WORK INSTRUCTIONS
Show every line of the data that contains the string "cactus".

RECORDS TO USE

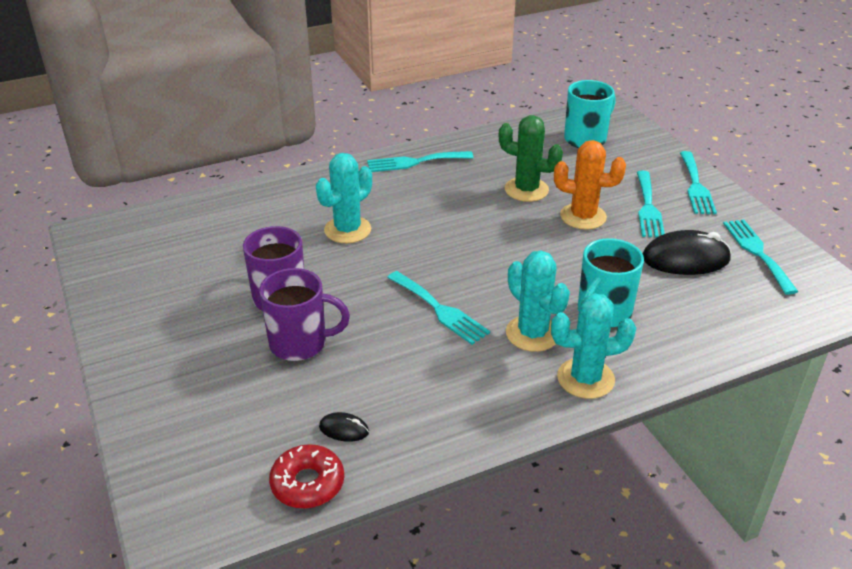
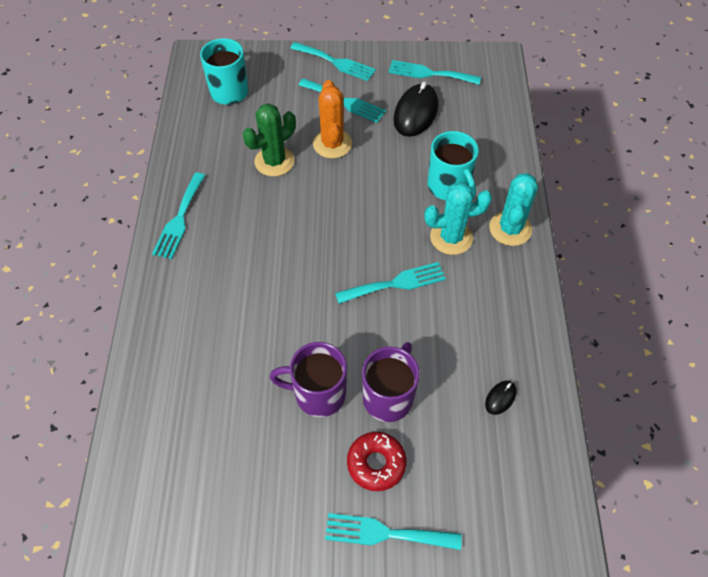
camera: 65 degrees left, 20 degrees up
(150, 383) = (385, 533): none -> turquoise fork
(307, 483) = (546, 441): red donut -> red donut (376, 463)
(347, 230) = (252, 308): turquoise cactus -> none
(583, 216) = (332, 144): orange cactus -> orange cactus turned 45 degrees counterclockwise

REPLY TO THE TASK
(347, 230) = (252, 308): turquoise cactus -> none
(583, 216) = (332, 144): orange cactus -> orange cactus turned 45 degrees counterclockwise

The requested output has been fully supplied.